Can you transcribe every entry word for word, skipping the images?
┌─ Records
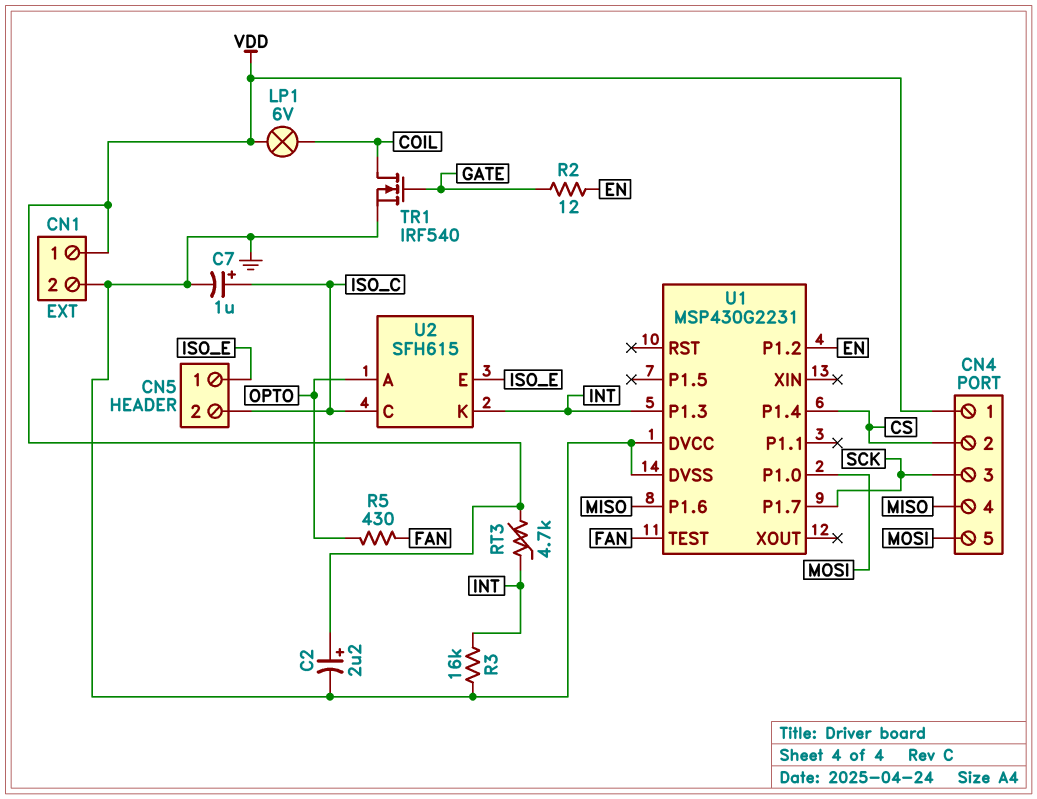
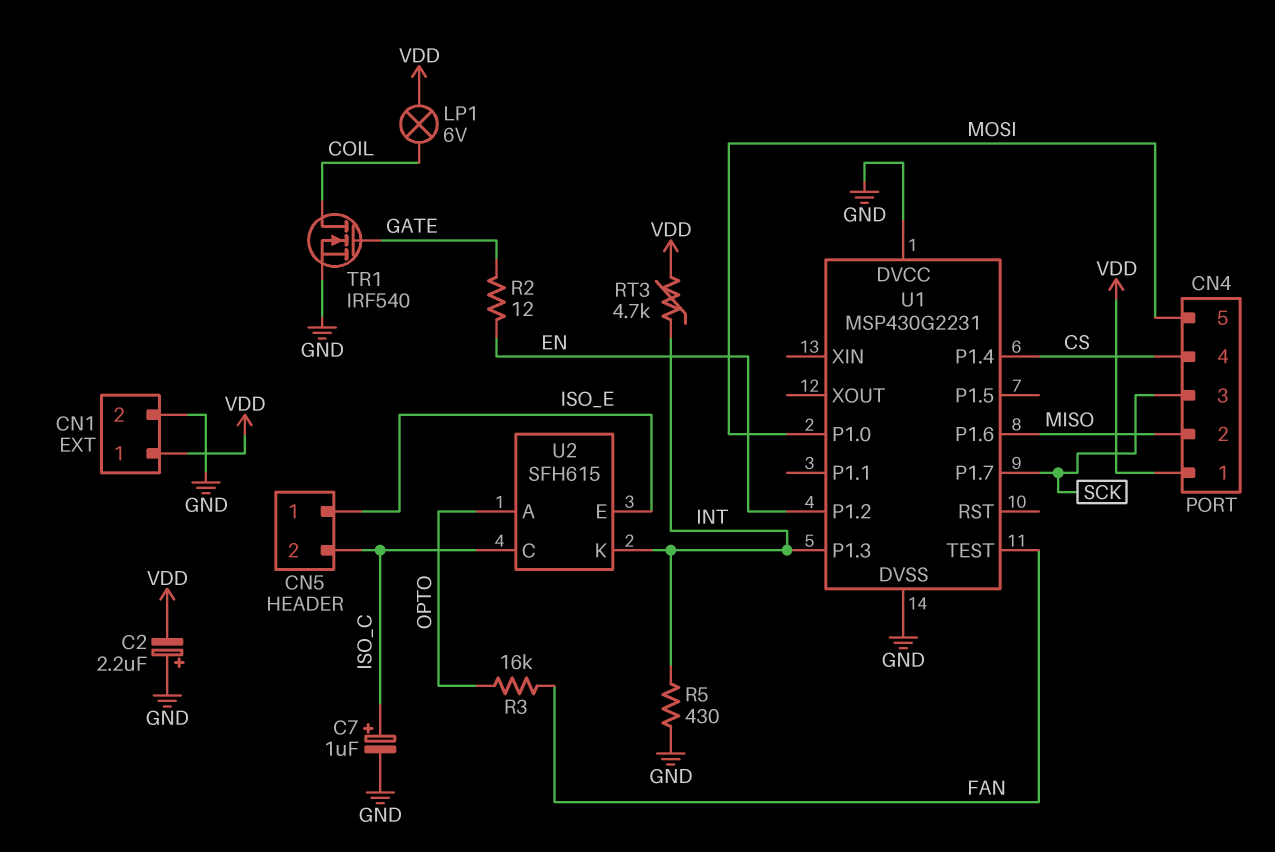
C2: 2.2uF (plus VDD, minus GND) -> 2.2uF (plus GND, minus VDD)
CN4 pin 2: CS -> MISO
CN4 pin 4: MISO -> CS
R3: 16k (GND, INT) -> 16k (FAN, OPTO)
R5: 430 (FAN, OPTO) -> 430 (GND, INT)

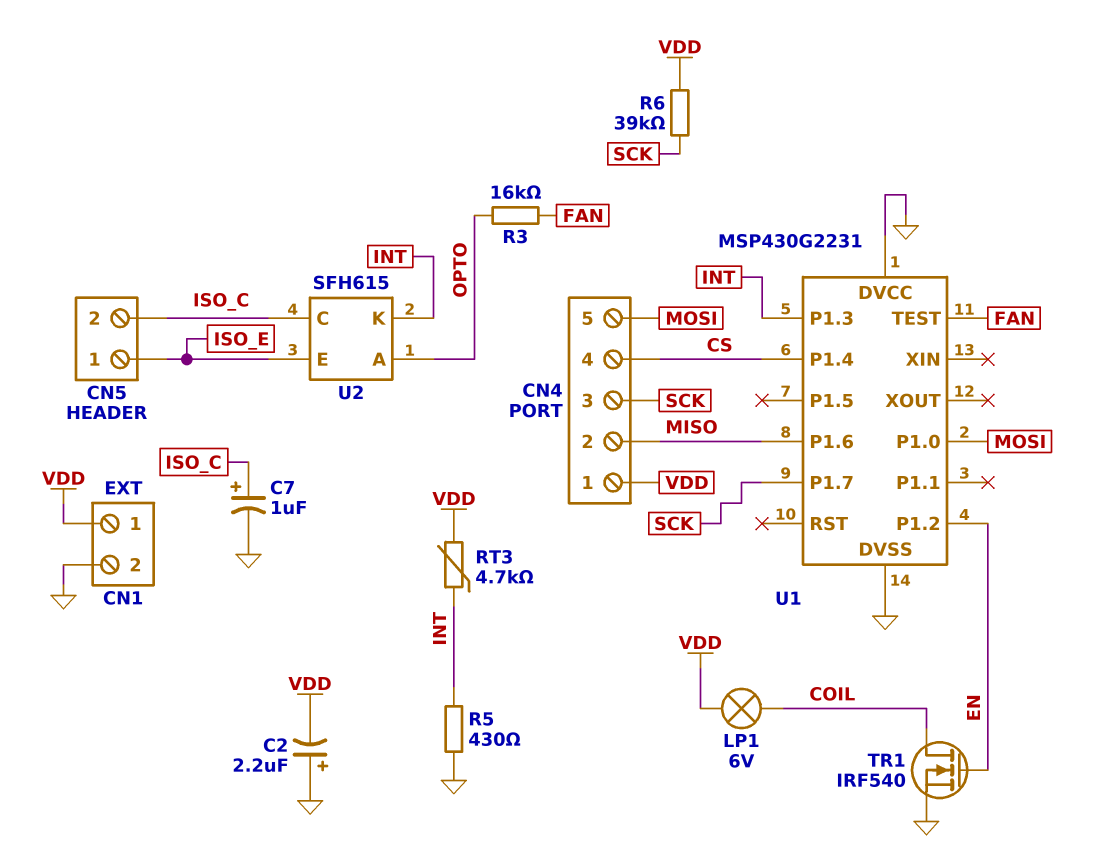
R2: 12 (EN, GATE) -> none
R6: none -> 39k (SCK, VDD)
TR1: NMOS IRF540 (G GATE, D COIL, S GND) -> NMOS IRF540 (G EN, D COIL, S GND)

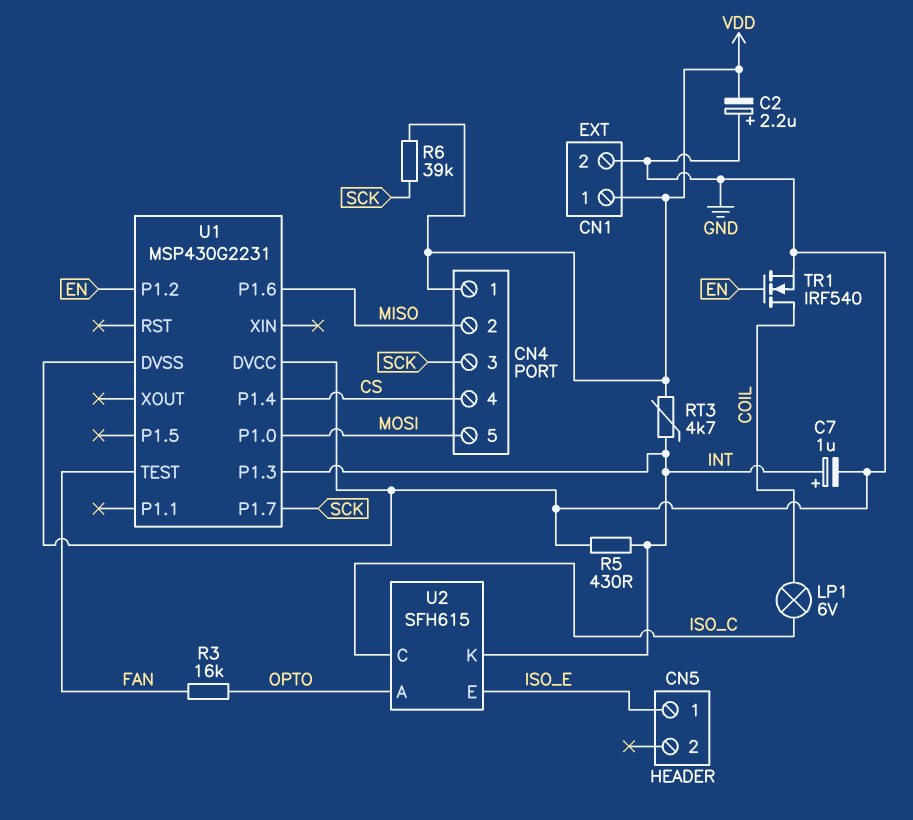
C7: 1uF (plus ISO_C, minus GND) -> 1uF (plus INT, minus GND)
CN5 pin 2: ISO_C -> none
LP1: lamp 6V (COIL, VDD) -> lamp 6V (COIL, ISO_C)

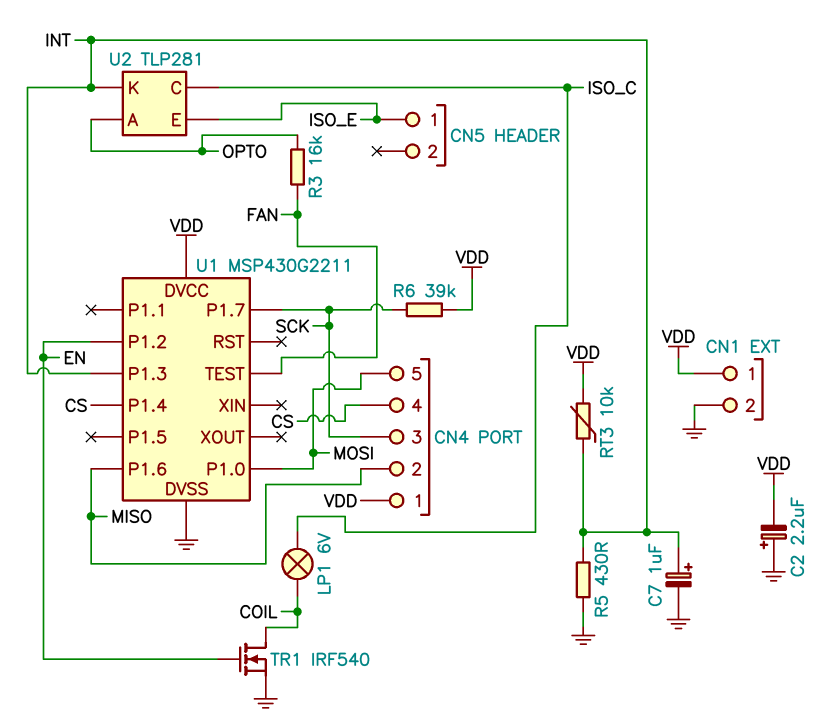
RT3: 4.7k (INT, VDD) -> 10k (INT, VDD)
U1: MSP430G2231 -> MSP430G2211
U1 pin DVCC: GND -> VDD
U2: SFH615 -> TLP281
└─
• _Task result_:
C2: 2.2uF (plus VDD, minus GND) -> 2.2uF (plus GND, minus VDD)
CN4 pin 2: CS -> MISO
CN4 pin 4: MISO -> CS
R3: 16k (GND, INT) -> 16k (FAN, OPTO)
R5: 430 (FAN, OPTO) -> 430 (GND, INT)

R2: 12 (EN, GATE) -> none
R6: none -> 39k (SCK, VDD)
TR1: NMOS IRF540 (G GATE, D COIL, S GND) -> NMOS IRF540 (G EN, D COIL, S GND)

C7: 1uF (plus ISO_C, minus GND) -> 1uF (plus INT, minus GND)
CN5 pin 2: ISO_C -> none
LP1: lamp 6V (COIL, VDD) -> lamp 6V (COIL, ISO_C)

RT3: 4.7k (INT, VDD) -> 10k (INT, VDD)
U1: MSP430G2231 -> MSP430G2211
U1 pin DVCC: GND -> VDD
U2: SFH615 -> TLP281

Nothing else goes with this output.